Object correspondence data
Start of Block

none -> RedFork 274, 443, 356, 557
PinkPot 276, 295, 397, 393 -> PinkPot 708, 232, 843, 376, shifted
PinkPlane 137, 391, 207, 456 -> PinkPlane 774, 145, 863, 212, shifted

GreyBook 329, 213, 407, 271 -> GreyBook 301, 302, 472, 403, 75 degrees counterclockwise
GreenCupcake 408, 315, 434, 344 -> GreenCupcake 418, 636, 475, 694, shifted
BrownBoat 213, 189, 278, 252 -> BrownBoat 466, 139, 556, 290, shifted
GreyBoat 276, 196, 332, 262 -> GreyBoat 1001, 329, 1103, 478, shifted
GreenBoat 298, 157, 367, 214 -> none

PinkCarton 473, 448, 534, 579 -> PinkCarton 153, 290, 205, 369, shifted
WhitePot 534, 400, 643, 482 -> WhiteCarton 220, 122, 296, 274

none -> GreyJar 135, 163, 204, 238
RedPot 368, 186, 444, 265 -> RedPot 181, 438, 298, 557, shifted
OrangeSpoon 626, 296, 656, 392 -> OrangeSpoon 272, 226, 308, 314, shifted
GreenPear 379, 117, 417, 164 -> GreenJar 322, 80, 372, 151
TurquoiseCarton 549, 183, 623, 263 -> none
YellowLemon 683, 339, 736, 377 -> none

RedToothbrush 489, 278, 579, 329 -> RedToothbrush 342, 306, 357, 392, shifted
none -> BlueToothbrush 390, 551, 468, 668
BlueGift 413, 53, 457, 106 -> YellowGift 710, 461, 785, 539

End of Block

PROBLEM TO SOLVE
Beginning with the top line of the data above, output every line exactly until the one that contains "PinkPot 276, 295, 397, 393", and include that one too.

WRITTEN ANSWER
none -> RedFork 274, 443, 356, 557
PinkPot 276, 295, 397, 393 -> PinkPot 708, 232, 843, 376, shifted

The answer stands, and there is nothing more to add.